**** DATA FOR THIS TASK
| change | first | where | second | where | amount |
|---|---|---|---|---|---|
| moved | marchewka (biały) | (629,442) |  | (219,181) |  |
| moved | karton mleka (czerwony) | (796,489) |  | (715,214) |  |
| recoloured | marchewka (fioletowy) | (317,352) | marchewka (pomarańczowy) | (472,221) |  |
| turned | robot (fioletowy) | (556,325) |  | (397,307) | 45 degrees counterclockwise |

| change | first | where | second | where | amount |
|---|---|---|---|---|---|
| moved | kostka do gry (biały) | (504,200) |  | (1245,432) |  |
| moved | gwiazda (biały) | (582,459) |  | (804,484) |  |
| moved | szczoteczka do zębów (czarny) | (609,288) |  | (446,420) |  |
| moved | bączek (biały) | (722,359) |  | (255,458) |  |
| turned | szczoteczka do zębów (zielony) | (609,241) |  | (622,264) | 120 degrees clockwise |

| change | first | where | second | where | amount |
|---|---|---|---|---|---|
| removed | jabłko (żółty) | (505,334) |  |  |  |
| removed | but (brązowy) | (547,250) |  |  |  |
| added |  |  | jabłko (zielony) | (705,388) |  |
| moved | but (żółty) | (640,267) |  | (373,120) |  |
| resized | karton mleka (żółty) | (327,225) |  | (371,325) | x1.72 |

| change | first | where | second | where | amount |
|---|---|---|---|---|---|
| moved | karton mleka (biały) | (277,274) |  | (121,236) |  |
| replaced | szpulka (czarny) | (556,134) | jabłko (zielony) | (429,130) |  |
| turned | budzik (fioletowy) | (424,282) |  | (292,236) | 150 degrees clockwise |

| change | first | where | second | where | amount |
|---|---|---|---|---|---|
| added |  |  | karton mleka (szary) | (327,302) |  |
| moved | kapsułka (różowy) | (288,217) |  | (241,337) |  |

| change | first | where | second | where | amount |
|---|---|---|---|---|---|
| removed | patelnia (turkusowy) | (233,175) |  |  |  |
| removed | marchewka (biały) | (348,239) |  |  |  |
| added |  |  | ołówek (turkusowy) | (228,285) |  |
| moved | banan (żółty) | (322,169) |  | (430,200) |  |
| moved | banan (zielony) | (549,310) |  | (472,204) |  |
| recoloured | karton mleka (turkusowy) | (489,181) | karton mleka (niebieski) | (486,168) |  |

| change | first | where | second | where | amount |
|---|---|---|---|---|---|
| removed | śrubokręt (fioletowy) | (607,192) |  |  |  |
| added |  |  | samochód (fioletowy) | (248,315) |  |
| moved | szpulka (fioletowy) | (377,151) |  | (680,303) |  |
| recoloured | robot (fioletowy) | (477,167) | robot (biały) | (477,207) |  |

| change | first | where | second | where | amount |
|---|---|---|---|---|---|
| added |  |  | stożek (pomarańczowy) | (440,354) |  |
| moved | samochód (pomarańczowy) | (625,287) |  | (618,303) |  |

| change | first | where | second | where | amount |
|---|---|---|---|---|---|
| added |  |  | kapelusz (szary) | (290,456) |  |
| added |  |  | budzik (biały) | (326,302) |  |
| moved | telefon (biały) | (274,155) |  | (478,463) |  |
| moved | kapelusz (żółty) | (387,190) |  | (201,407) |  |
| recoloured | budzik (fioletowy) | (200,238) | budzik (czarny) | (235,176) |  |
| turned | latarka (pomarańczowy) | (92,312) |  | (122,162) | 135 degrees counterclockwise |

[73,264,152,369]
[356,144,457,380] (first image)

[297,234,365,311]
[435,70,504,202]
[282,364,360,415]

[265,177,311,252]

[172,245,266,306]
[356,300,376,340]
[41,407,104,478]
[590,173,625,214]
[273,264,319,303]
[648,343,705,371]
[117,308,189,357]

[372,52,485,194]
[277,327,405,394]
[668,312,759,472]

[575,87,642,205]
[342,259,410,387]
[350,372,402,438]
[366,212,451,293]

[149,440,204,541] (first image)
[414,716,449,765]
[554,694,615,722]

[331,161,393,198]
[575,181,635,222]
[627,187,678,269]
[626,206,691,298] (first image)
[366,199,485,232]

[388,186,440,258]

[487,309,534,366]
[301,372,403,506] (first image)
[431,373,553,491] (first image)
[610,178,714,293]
********
## [ASSIGNED TASK]
Give back all of the data exactly, with every line intact.

## [TASK RESULT]
| change | first | where | second | where | amount |
|---|---|---|---|---|---|
| moved | marchewka (biały) | (629,442) |  | (219,181) |  |
| moved | karton mleka (czerwony) | (796,489) |  | (715,214) |  |
| recoloured | marchewka (fioletowy) | (317,352) | marchewka (pomarańczowy) | (472,221) |  |
| turned | robot (fioletowy) | (556,325) |  | (397,307) | 45 degrees counterclockwise |

| change | first | where | second | where | amount |
|---|---|---|---|---|---|
| moved | kostka do gry (biały) | (504,200) |  | (1245,432) |  |
| moved | gwiazda (biały) | (582,459) |  | (804,484) |  |
| moved | szczoteczka do zębów (czarny) | (609,288) |  | (446,420) |  |
| moved | bączek (biały) | (722,359) |  | (255,458) |  |
| turned | szczoteczka do zębów (zielony) | (609,241) |  | (622,264) | 120 degrees clockwise |

| change | first | where | second | where | amount |
|---|---|---|---|---|---|
| removed | jabłko (żółty) | (505,334) |  |  |  |
| removed | but (brązowy) | (547,250) |  |  |  |
| added |  |  | jabłko (zielony) | (705,388) |  |
| moved | but (żółty) | (640,267) |  | (373,120) |  |
| resized | karton mleka (żółty) | (327,225) |  | (371,325) | x1.72 |

| change | first | where | second | where | amount |
|---|---|---|---|---|---|
| moved | karton mleka (biały) | (277,274) |  | (121,236) |  |
| replaced | szpulka (czarny) | (556,134) | jabłko (zielony) | (429,130) |  |
| turned | budzik (fioletowy) | (424,282) |  | (292,236) | 150 degrees clockwise |

| change | first | where | second | where | amount |
|---|---|---|---|---|---|
| added |  |  | karton mleka (szary) | (327,302) |  |
| moved | kapsułka (różowy) | (288,217) |  | (241,337) |  |

| change | first | where | second | where | amount |
|---|---|---|---|---|---|
| removed | patelnia (turkusowy) | (233,175) |  |  |  |
| removed | marchewka (biały) | (348,239) |  |  |  |
| added |  |  | ołówek (turkusowy) | (228,285) |  |
| moved | banan (żółty) | (322,169) |  | (430,200) |  |
| moved | banan (zielony) | (549,310) |  | (472,204) |  |
| recoloured | karton mleka (turkusowy) | (489,181) | karton mleka (niebieski) | (486,168) |  |

| change | first | where | second | where | amount |
|---|---|---|---|---|---|
| removed | śrubokręt (fioletowy) | (607,192) |  |  |  |
| added |  |  | samochód (fioletowy) | (248,315) |  |
| moved | szpulka (fioletowy) | (377,151) |  | (680,303) |  |
| recoloured | robot (fioletowy) | (477,167) | robot (biały) | (477,207) |  |

| change | first | where | second | where | amount |
|---|---|---|---|---|---|
| added |  |  | stożek (pomarańczowy) | (440,354) |  |
| moved | samochód (pomarańczowy) | (625,287) |  | (618,303) |  |

| change | first | where | second | where | amount |
|---|---|---|---|---|---|
| added |  |  | kapelusz (szary) | (290,456) |  |
| added |  |  | budzik (biały) | (326,302) |  |
| moved | telefon (biały) | (274,155) |  | (478,463) |  |
| moved | kapelusz (żółty) | (387,190) |  | (201,407) |  |
| recoloured | budzik (fioletowy) | (200,238) | budzik (czarny) | (235,176) |  |
| turned | latarka (pomarańczowy) | (92,312) |  | (122,162) | 135 degrees counterclockwise |

[73,264,152,369]
[356,144,457,380] (first image)

[297,234,365,311]
[435,70,504,202]
[282,364,360,415]

[265,177,311,252]

[172,245,266,306]
[356,300,376,340]
[41,407,104,478]
[590,173,625,214]
[273,264,319,303]
[648,343,705,371]
[117,308,189,357]

[372,52,485,194]
[277,327,405,394]
[668,312,759,472]

[575,87,642,205]
[342,259,410,387]
[350,372,402,438]
[366,212,451,293]

[149,440,204,541] (first image)
[414,716,449,765]
[554,694,615,722]

[331,161,393,198]
[575,181,635,222]
[627,187,678,269]
[626,206,691,298] (first image)
[366,199,485,232]

[388,186,440,258]

[487,309,534,366]
[301,372,403,506] (first image)
[431,373,553,491] (first image)
[610,178,714,293]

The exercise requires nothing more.